Records provided section start

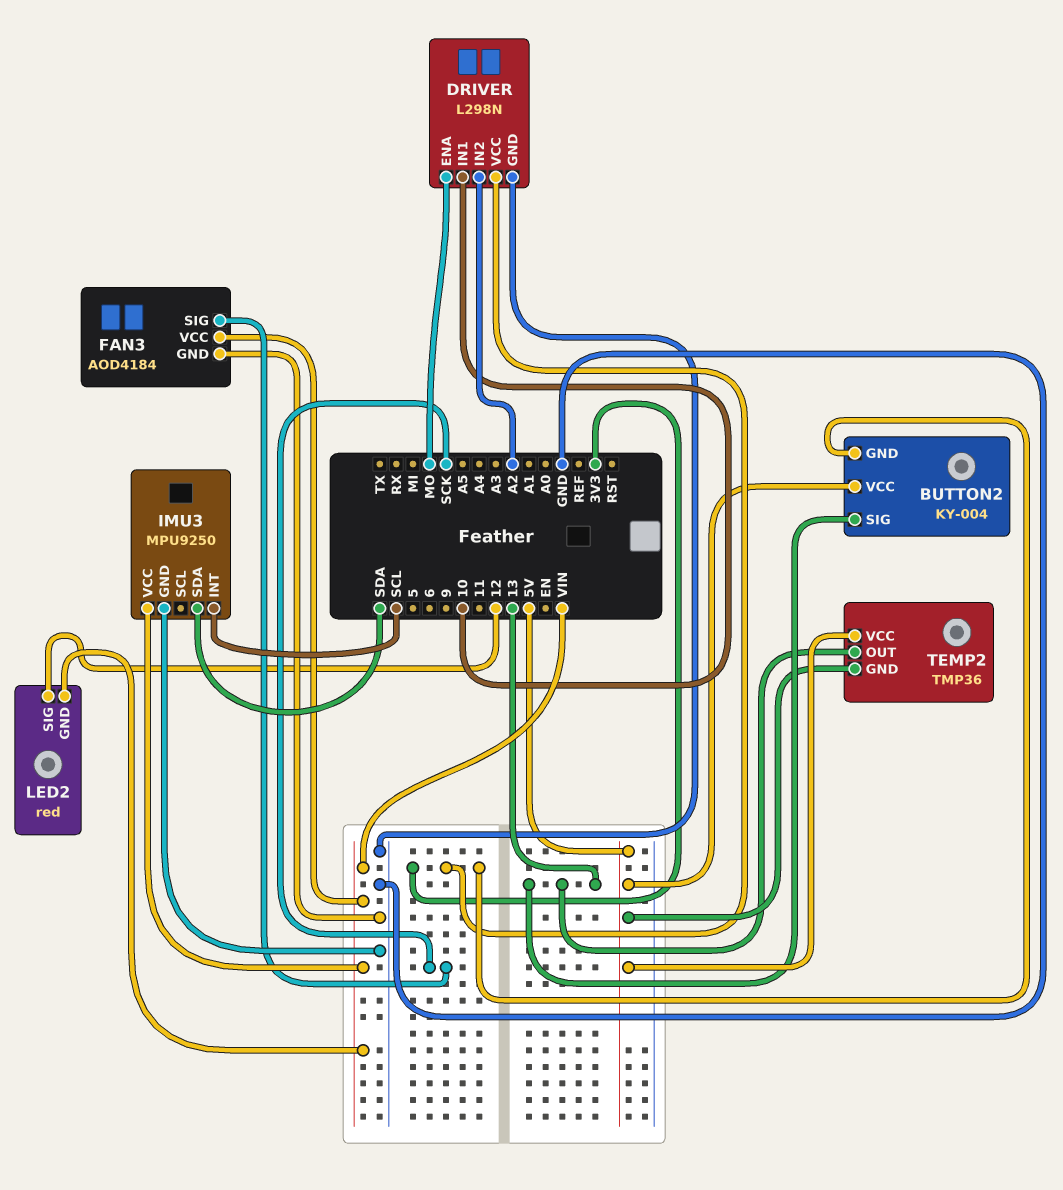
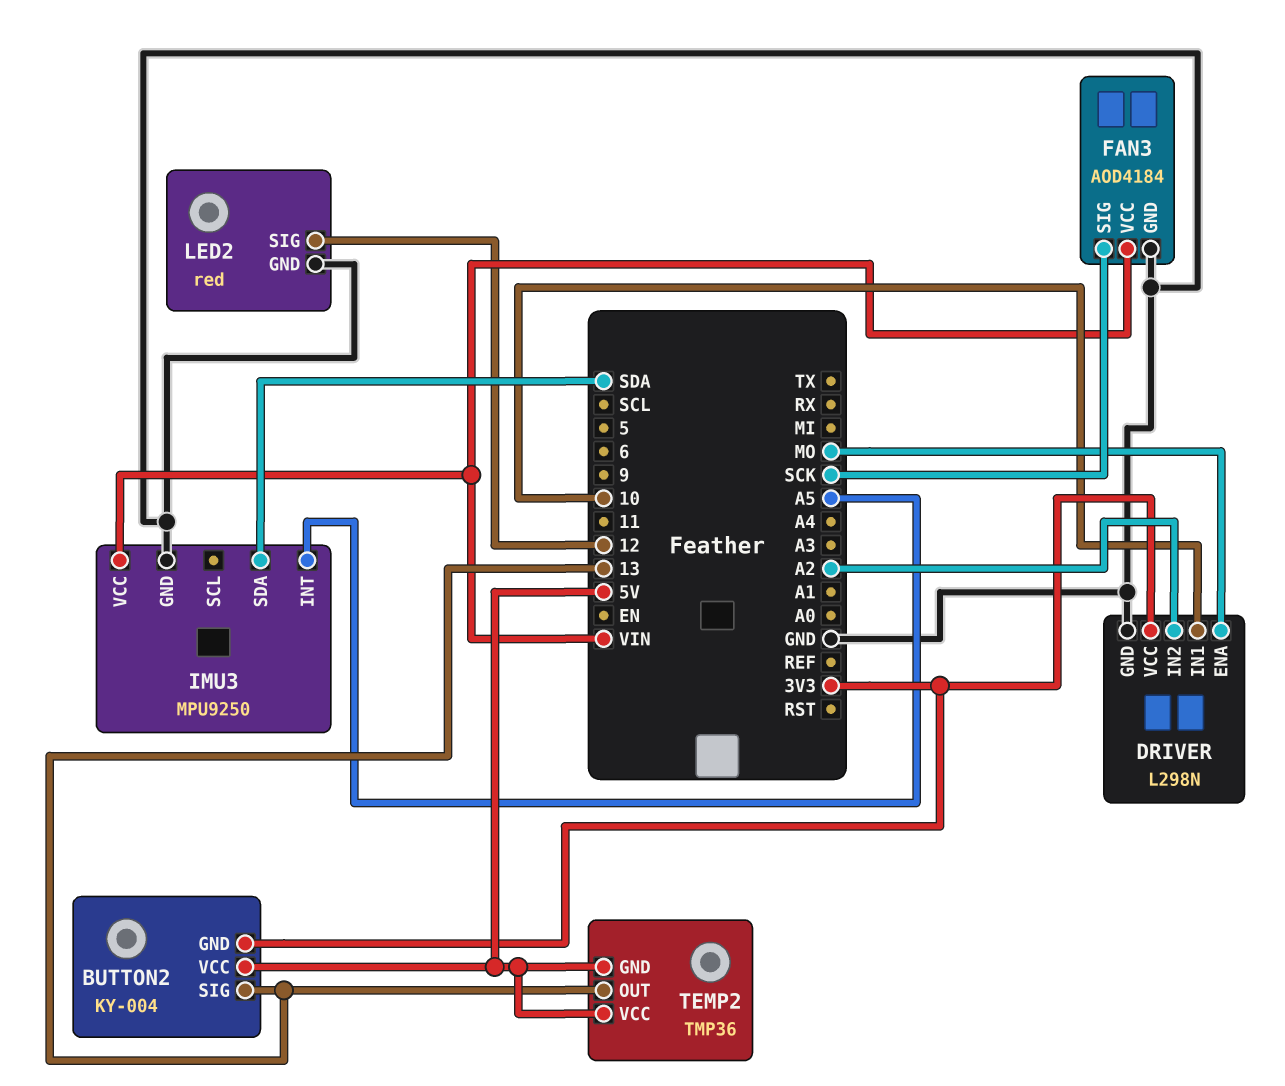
IMU3 pin INT: SCL -> A5
LED2 pin GND: VIN -> GND

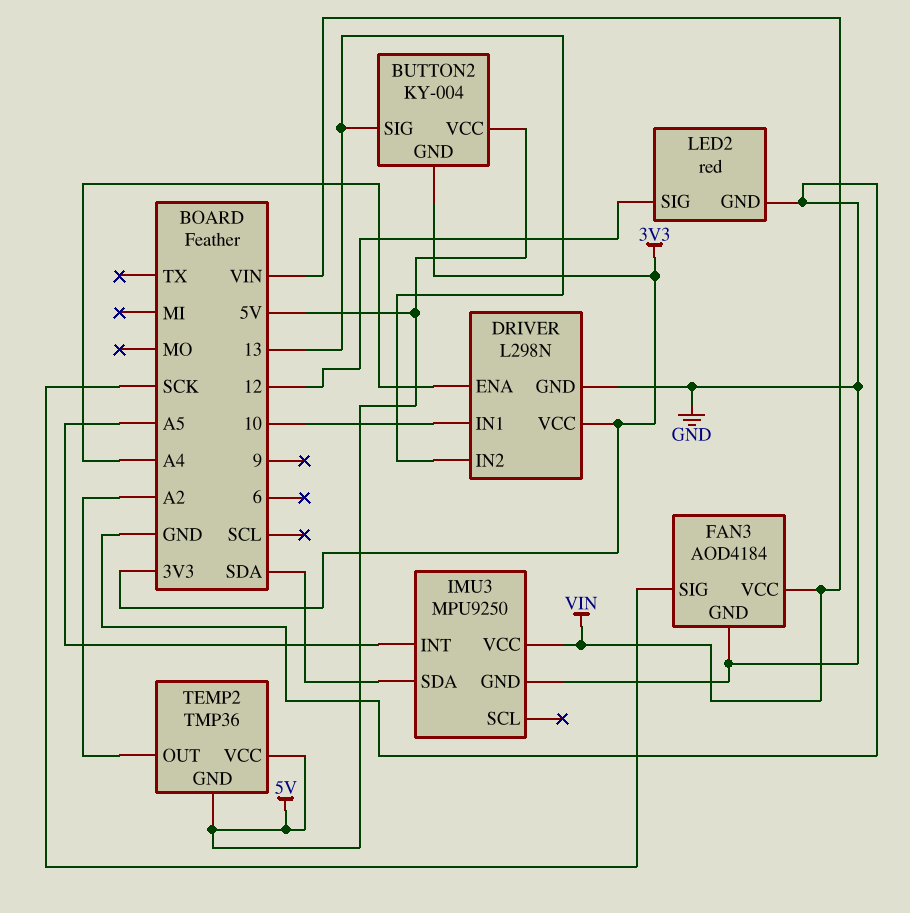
DRIVER pin ENA: MO -> A4
DRIVER pin IN2: A2 -> 13
TEMP2 pin OUT: 13 -> A2

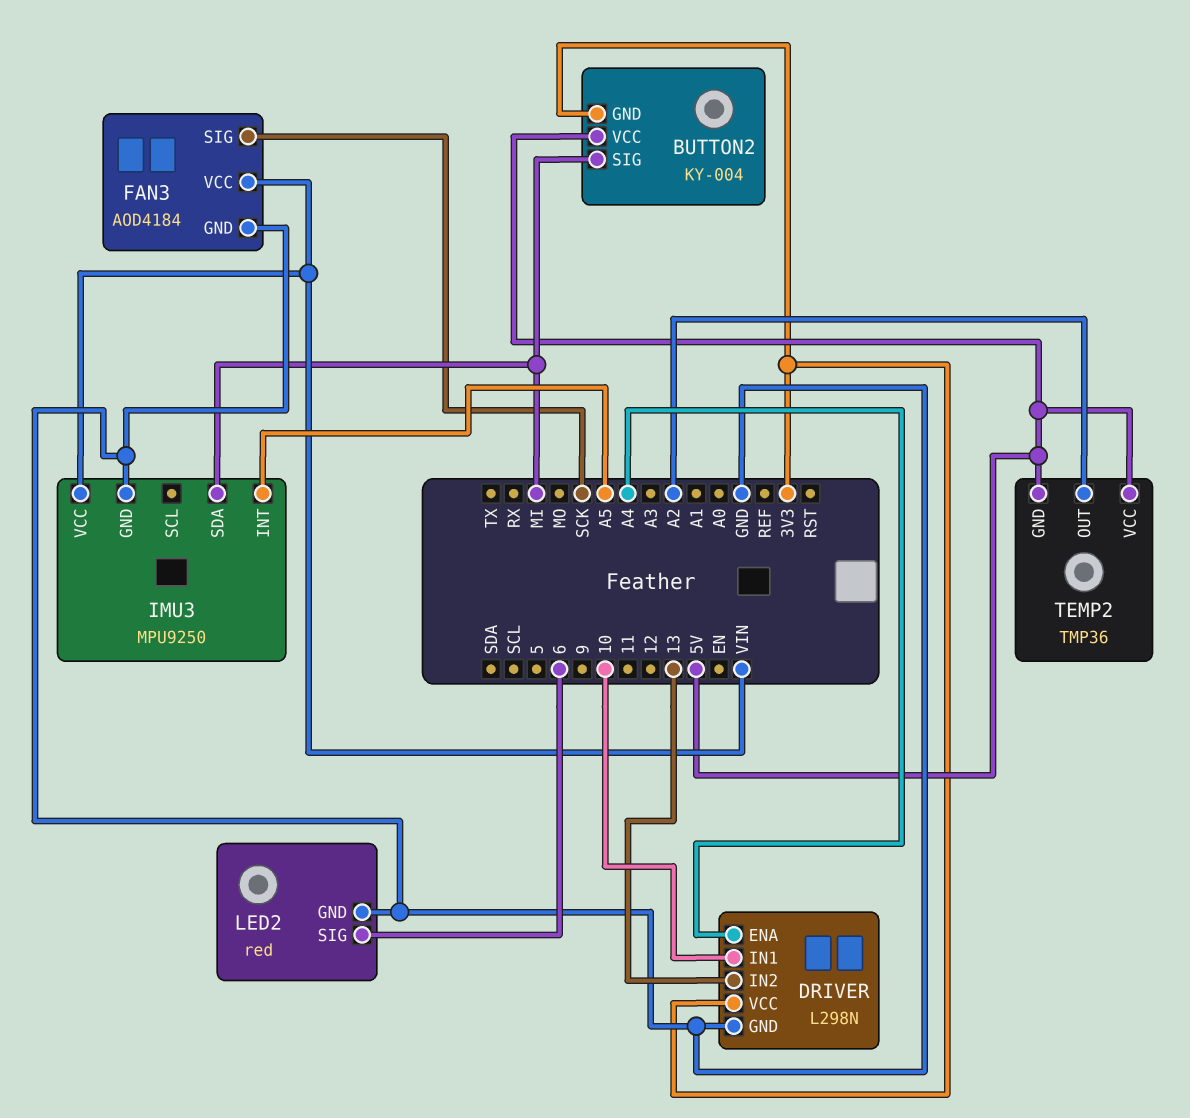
BUTTON2 pin SIG: 13 -> MI
IMU3 pin SDA: SDA -> MI
LED2 pin SIG: 12 -> 6

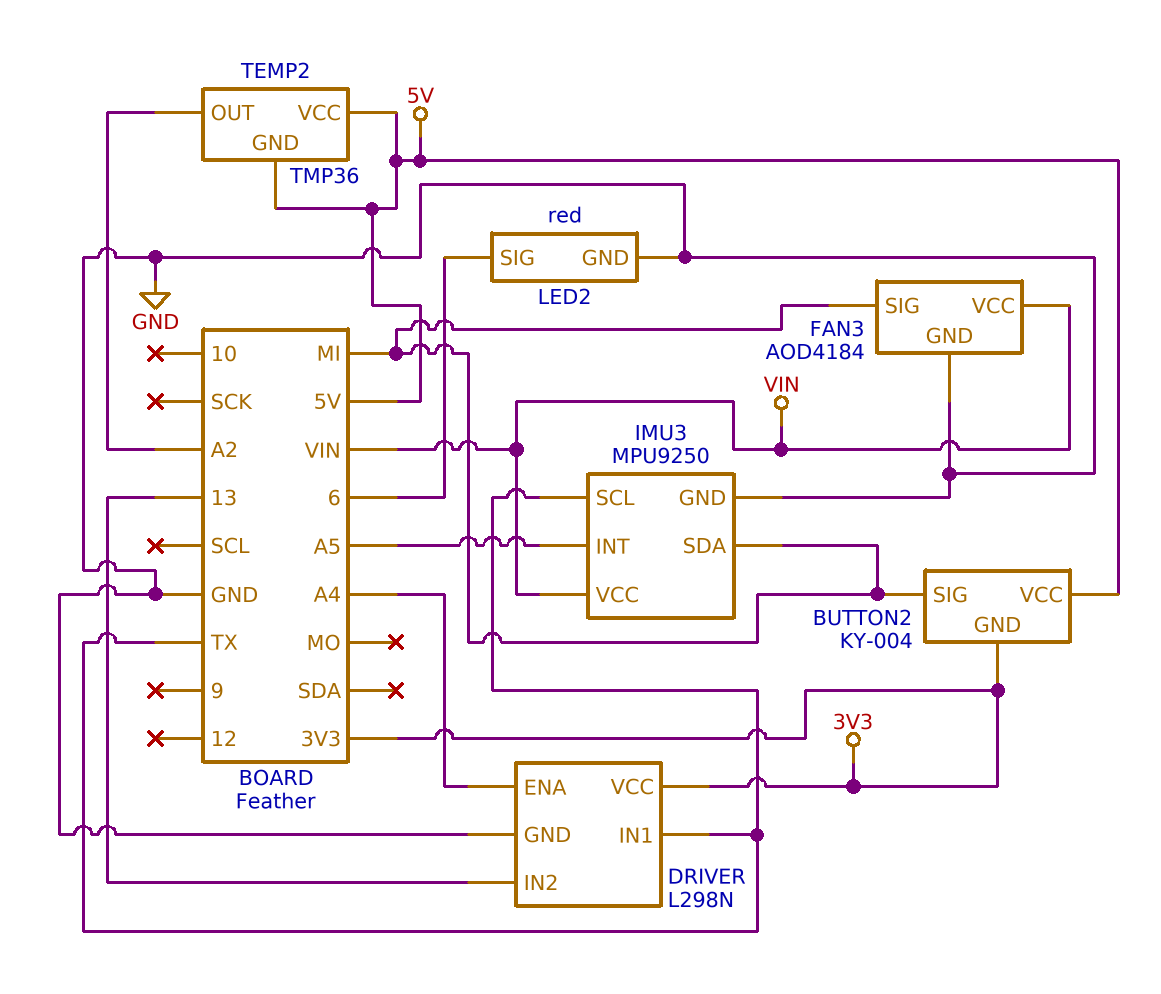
DRIVER pin IN1: 10 -> TX
FAN3 pin SIG: SCK -> MI
IMU3 pin SCL: none -> TX

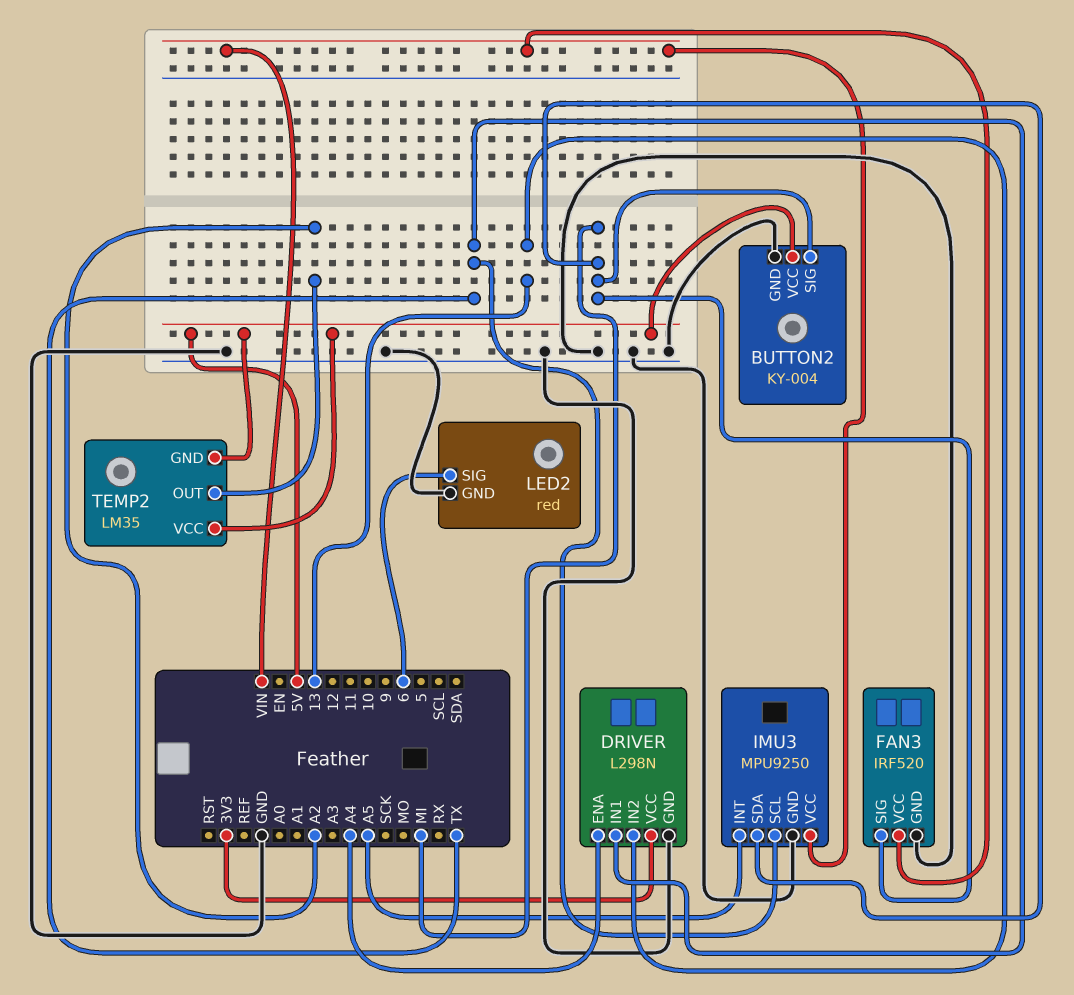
BUTTON2 pin GND: 3V3 -> GND
FAN3: AOD4184 -> IRF520
TEMP2: TMP36 -> LM35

Records provided section end

■ Work item
State how many lines of the entries above include the word "DRIVER", offering no text other than the number.

■ Your solution
3